--- Task item ---
Each line of the data below from the one holding "BARO1 pin SDA: none -> D2" to the one holding "JOY2 pin VRX: RX -> D0", inclusive, is to be reproduced exactly; no other line belongs in the answer.

--- Records shown ---

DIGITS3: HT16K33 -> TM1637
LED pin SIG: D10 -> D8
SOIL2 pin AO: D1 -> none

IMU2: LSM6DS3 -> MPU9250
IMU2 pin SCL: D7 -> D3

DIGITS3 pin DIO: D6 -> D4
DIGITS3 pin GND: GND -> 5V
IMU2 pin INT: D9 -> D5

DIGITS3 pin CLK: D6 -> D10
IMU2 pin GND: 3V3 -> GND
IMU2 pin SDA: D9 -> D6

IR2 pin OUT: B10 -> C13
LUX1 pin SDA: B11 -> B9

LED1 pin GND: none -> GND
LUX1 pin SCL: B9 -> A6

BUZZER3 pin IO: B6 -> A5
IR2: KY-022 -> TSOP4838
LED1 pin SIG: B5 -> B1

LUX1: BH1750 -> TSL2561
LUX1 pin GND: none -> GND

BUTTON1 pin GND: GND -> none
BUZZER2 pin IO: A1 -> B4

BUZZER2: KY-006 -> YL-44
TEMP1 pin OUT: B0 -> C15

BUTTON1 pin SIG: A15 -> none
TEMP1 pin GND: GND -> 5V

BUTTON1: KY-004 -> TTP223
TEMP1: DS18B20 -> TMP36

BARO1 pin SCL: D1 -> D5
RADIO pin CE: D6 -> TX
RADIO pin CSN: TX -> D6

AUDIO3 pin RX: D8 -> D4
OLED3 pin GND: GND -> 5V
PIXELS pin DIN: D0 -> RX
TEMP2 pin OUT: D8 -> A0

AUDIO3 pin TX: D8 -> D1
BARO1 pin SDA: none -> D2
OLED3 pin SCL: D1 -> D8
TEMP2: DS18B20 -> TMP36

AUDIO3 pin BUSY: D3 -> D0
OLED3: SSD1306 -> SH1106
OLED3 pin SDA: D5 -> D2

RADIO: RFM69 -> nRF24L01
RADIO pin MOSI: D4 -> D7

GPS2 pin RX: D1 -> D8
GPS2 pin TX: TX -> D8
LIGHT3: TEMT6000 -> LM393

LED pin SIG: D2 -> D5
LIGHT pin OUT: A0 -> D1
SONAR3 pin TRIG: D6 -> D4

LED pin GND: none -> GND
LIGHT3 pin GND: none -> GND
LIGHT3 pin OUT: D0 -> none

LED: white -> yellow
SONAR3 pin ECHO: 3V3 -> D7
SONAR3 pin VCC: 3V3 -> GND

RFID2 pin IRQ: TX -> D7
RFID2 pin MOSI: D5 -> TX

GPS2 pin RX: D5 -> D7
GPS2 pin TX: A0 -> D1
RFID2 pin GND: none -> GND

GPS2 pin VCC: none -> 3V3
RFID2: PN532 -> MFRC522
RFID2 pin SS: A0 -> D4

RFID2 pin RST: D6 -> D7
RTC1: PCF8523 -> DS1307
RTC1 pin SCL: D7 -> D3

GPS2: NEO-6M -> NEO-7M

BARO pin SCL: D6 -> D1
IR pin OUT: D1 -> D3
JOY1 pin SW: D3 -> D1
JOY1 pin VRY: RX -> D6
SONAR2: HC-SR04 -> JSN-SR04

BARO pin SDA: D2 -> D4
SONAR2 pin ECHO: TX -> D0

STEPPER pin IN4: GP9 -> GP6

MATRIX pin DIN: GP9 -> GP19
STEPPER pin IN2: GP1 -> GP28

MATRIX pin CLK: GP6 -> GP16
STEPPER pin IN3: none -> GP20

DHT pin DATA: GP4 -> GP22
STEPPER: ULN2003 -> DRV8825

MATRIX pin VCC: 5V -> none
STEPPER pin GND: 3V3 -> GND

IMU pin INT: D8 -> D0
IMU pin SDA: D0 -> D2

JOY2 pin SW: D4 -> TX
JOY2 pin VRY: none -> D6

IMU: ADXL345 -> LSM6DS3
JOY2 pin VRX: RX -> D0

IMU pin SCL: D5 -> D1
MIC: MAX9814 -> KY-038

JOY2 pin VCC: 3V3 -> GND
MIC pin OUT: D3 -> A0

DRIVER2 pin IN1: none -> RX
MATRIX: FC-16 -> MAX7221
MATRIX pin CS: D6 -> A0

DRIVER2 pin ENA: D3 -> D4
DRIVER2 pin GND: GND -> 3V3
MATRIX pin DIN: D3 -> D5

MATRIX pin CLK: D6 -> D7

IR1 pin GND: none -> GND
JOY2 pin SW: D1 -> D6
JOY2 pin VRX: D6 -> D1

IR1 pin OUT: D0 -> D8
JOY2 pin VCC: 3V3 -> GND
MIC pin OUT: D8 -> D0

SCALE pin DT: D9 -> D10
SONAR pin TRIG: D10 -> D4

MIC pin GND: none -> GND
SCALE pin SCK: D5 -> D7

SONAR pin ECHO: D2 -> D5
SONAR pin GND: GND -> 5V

--- Output of the exercise ---
BARO1 pin SDA: none -> D2
OLED3 pin SCL: D1 -> D8
TEMP2: DS18B20 -> TMP36

AUDIO3 pin BUSY: D3 -> D0
OLED3: SSD1306 -> SH1106
OLED3 pin SDA: D5 -> D2

RADIO: RFM69 -> nRF24L01
RADIO pin MOSI: D4 -> D7

GPS2 pin RX: D1 -> D8
GPS2 pin TX: TX -> D8
LIGHT3: TEMT6000 -> LM393

LED pin SIG: D2 -> D5
LIGHT pin OUT: A0 -> D1
SONAR3 pin TRIG: D6 -> D4

LED pin GND: none -> GND
LIGHT3 pin GND: none -> GND
LIGHT3 pin OUT: D0 -> none

LED: white -> yellow
SONAR3 pin ECHO: 3V3 -> D7
SONAR3 pin VCC: 3V3 -> GND

RFID2 pin IRQ: TX -> D7
RFID2 pin MOSI: D5 -> TX

GPS2 pin RX: D5 -> D7
GPS2 pin TX: A0 -> D1
RFID2 pin GND: none -> GND

GPS2 pin VCC: none -> 3V3
RFID2: PN532 -> MFRC522
RFID2 pin SS: A0 -> D4

RFID2 pin RST: D6 -> D7
RTC1: PCF8523 -> DS1307
RTC1 pin SCL: D7 -> D3

GPS2: NEO-6M -> NEO-7M

BARO pin SCL: D6 -> D1
IR pin OUT: D1 -> D3
JOY1 pin SW: D3 -> D1
JOY1 pin VRY: RX -> D6
SONAR2: HC-SR04 -> JSN-SR04

BARO pin SDA: D2 -> D4
SONAR2 pin ECHO: TX -> D0

STEPPER pin IN4: GP9 -> GP6

MATRIX pin DIN: GP9 -> GP19
STEPPER pin IN2: GP1 -> GP28

MATRIX pin CLK: GP6 -> GP16
STEPPER pin IN3: none -> GP20

DHT pin DATA: GP4 -> GP22
STEPPER: ULN2003 -> DRV8825

MATRIX pin VCC: 5V -> none
STEPPER pin GND: 3V3 -> GND

IMU pin INT: D8 -> D0
IMU pin SDA: D0 -> D2

JOY2 pin SW: D4 -> TX
JOY2 pin VRY: none -> D6

IMU: ADXL345 -> LSM6DS3
JOY2 pin VRX: RX -> D0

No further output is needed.